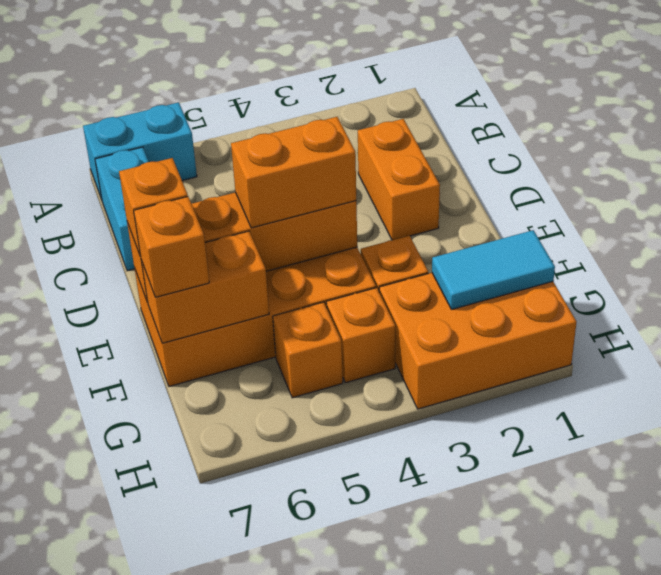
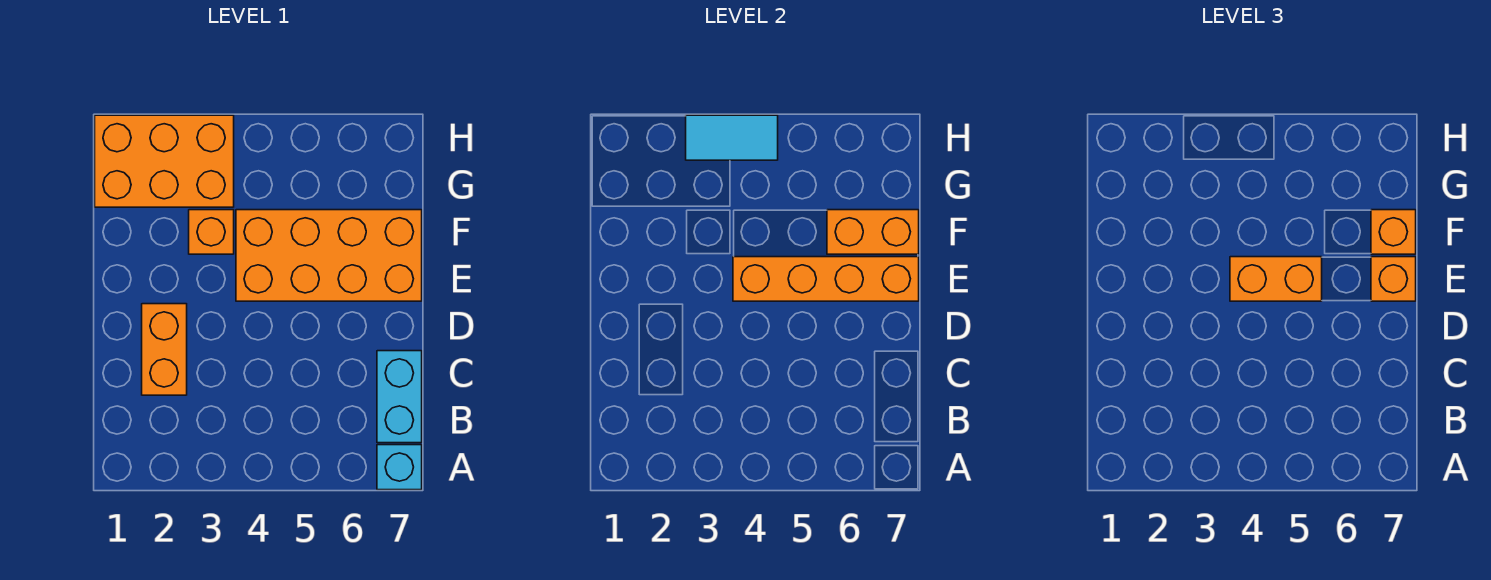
cyan brick A6:A7 level 1 -> cyan brick A7 level 1
cyan tile G1:G2 level 2 -> cyan tile H3:H4 level 2
orange brick G4 level 1 -> none
orange brick G5 level 1 -> none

+ + +

Task objective — Restate the entire listing word for word, excluding pictures.

Written response —
cyan brick A6:A7 level 1 -> cyan brick A7 level 1
cyan tile G1:G2 level 2 -> cyan tile H3:H4 level 2
orange brick G4 level 1 -> none
orange brick G5 level 1 -> none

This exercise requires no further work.